> _Your objective_: The word "blue" occurs in some lines of the data. Return each such line.

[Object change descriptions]
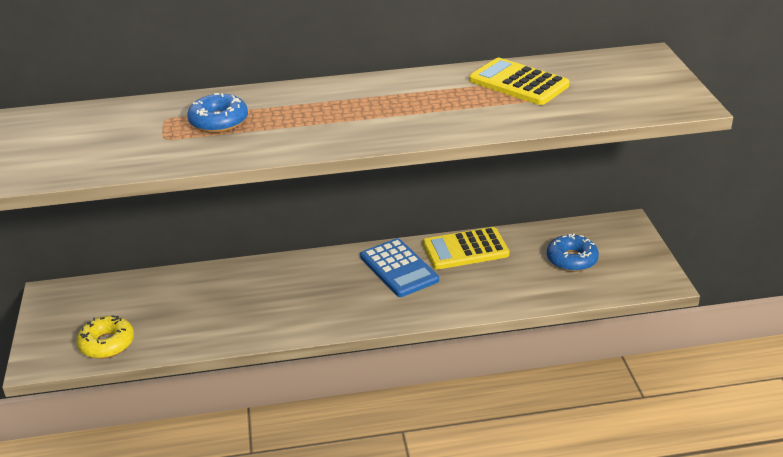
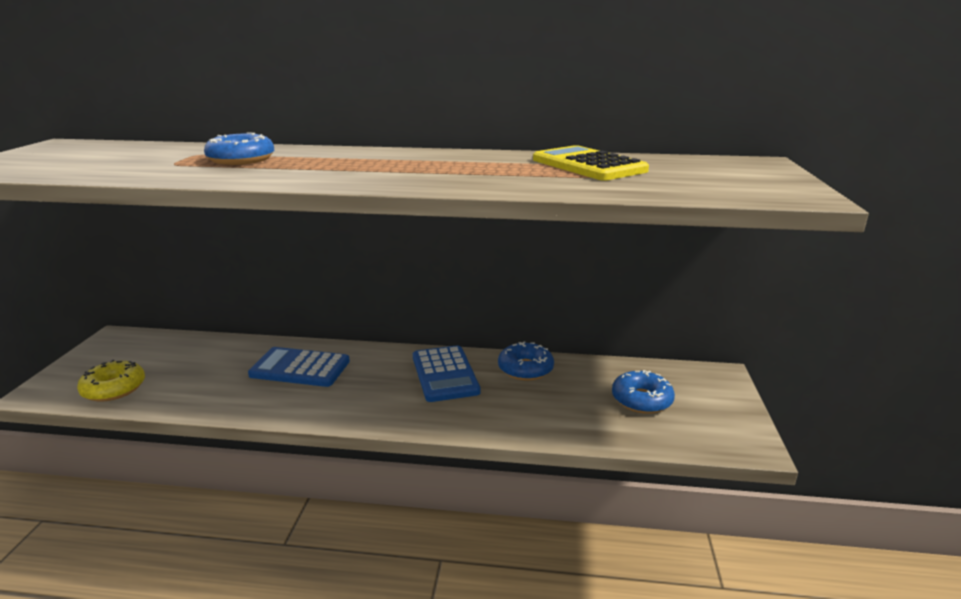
camera: 15 degrees right, 10 degrees down
(264, 289) = (300, 368): none -> blue calculator
(465, 249) = (525, 369): yellow calculator -> blue donut

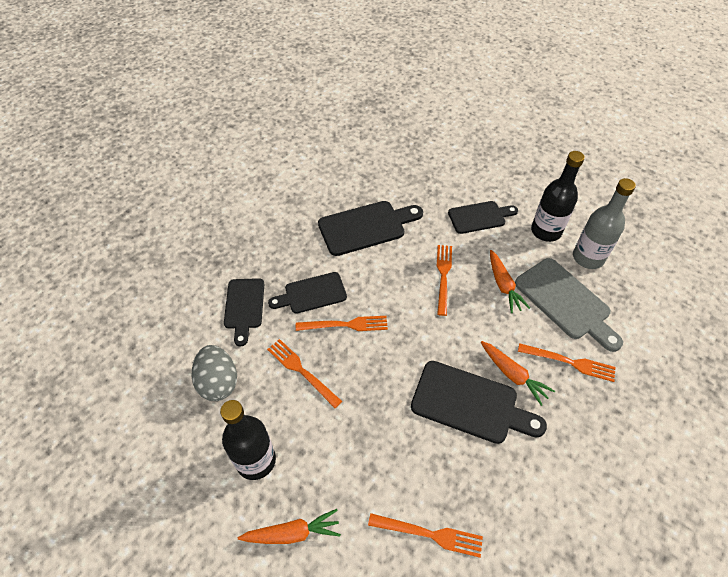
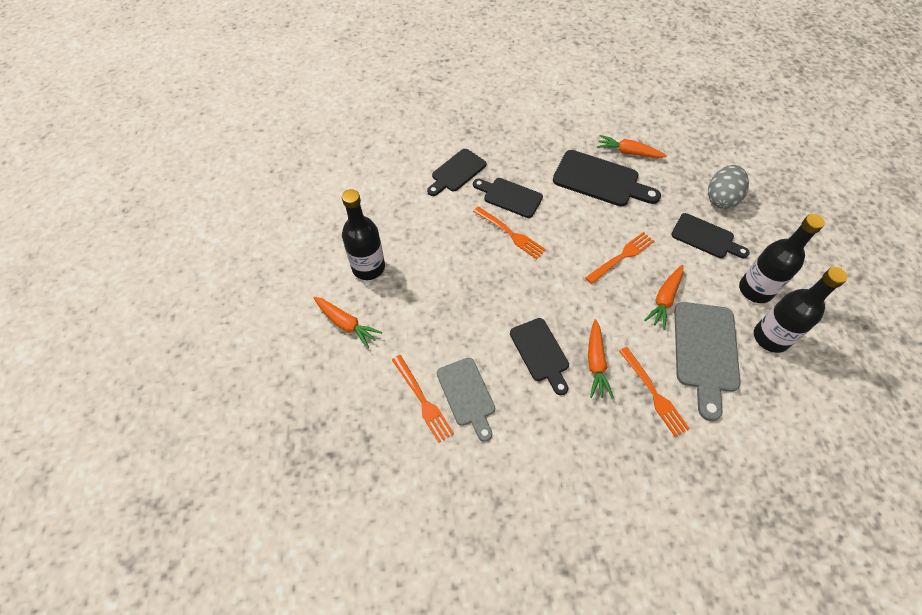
camera: 45 degrees right, 5 degrees up
(218, 382) = (394, 206): grey egg -> grey egg (721, 198)
(301, 370) = (450, 239): orange fork -> none
(363, 190) = (628, 152): none -> orange carrot
(457, 493) = (467, 395): none -> grey cutting board
(470, 403) = (540, 352): black cutting board -> black cutting board, size x0.67
(588, 258) = (770, 337): grey bottle -> black bottle

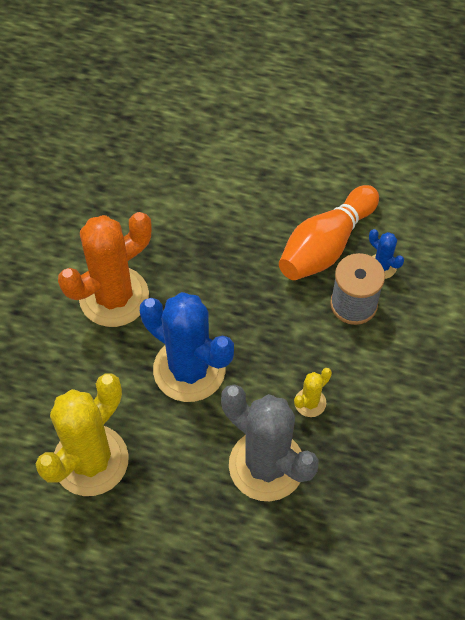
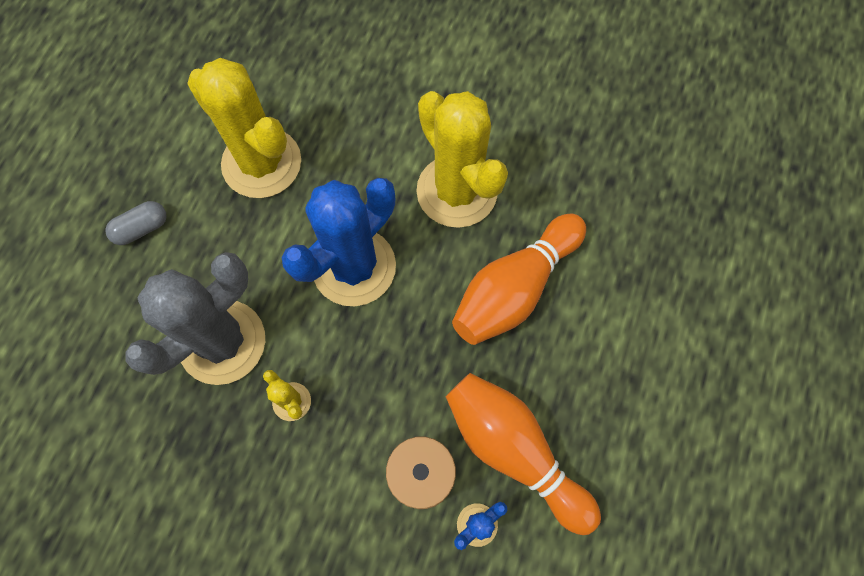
camera: 95 degrees right, 10 degrees up
(114, 297) = (457, 191): orange cactus -> yellow cactus
(164, 558) = (142, 228): none -> grey capsule
(199, 250) = (514, 289): none -> orange bowling pin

> _Solution for this task_:
(264, 289) = (300, 368): none -> blue calculator
(465, 249) = (525, 369): yellow calculator -> blue donut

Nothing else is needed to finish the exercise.